Each line of the entries that mentions the string "tile" needs to be reported.

- Material to process:
┄┄┄┄┄┄┄┄┄┄
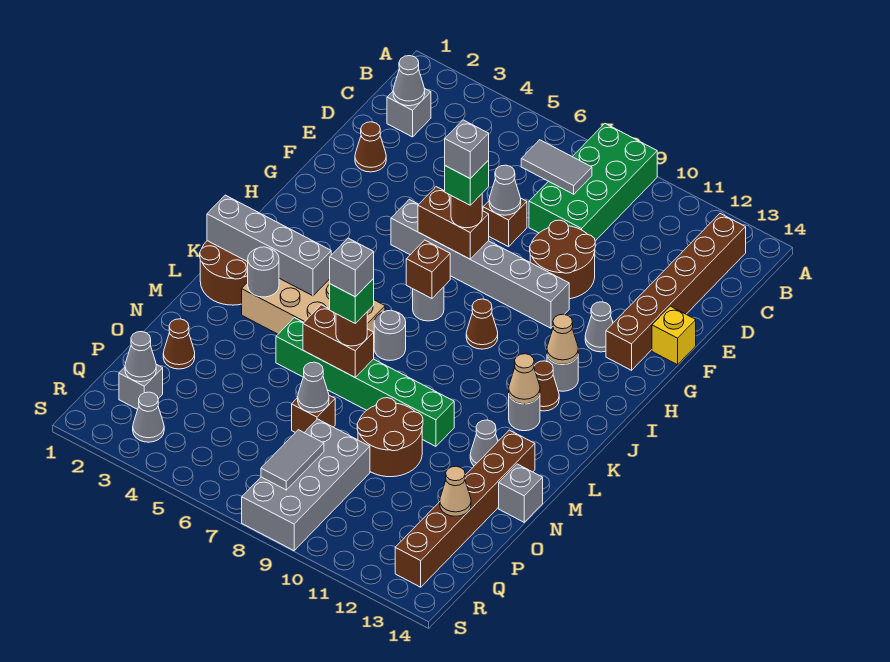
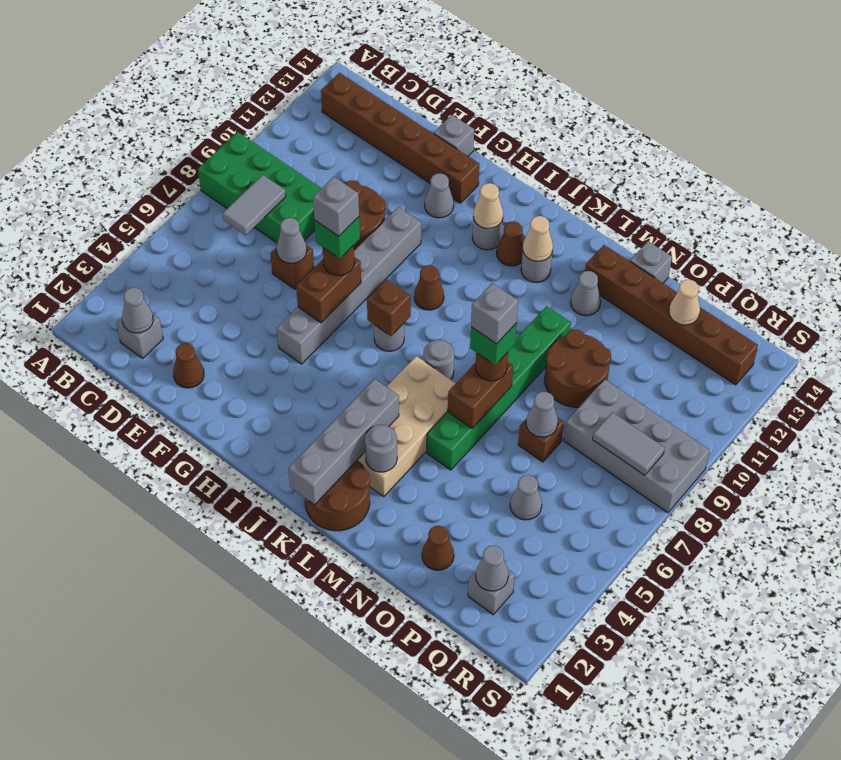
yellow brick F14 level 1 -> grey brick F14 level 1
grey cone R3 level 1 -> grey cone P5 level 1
┄┄┄┄┄┄┄┄┄┄
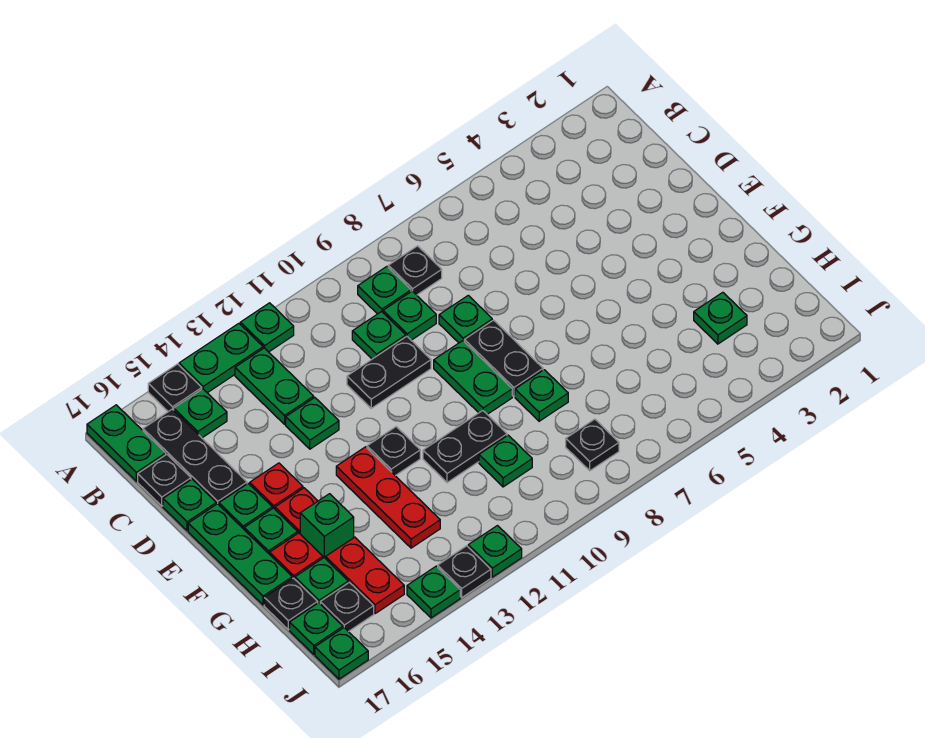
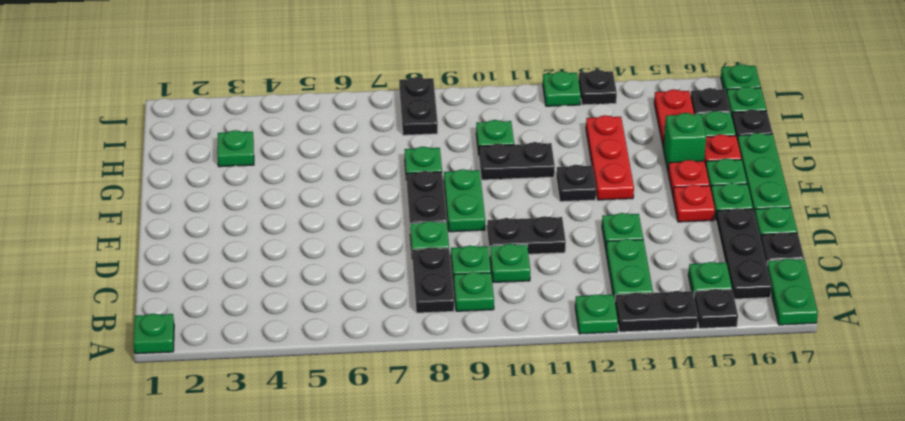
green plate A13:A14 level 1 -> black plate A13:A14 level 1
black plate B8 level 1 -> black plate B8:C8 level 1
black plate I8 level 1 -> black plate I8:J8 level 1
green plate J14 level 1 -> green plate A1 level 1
┄┄┄┄┄┄┄┄┄┄
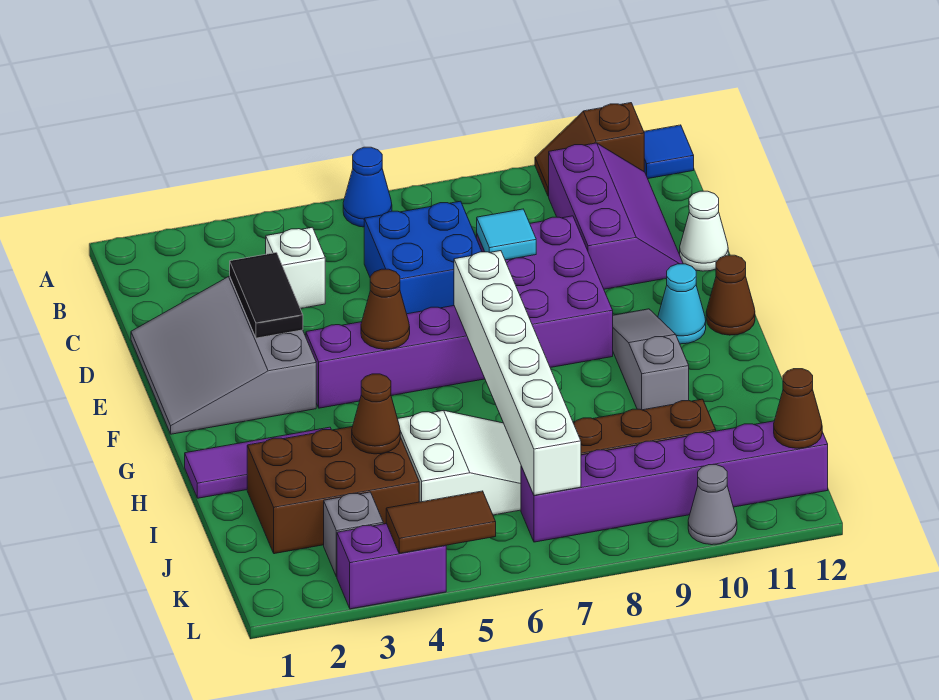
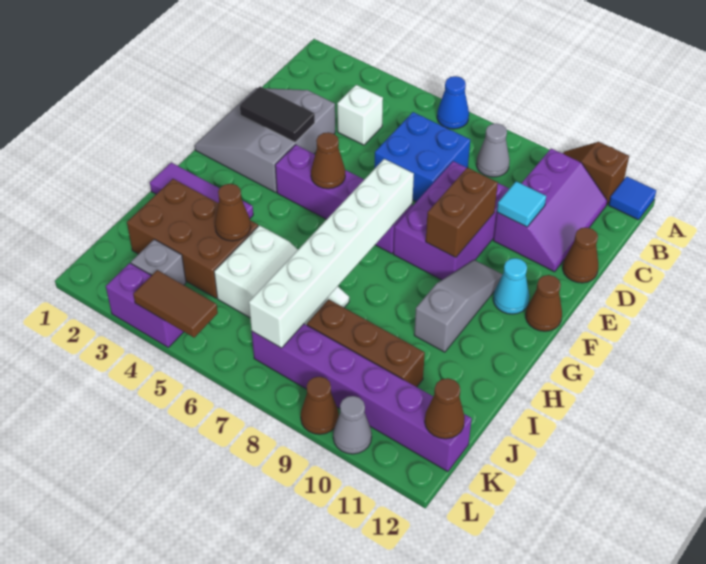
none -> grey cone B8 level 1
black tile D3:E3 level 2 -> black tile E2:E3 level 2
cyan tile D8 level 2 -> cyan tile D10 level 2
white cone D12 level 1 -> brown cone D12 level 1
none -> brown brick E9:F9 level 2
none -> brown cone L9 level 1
┄┄┄┄┄┄┄┄┄┄
- Written reply:
black tile D3:E3 level 2 -> black tile E2:E3 level 2
cyan tile D8 level 2 -> cyan tile D10 level 2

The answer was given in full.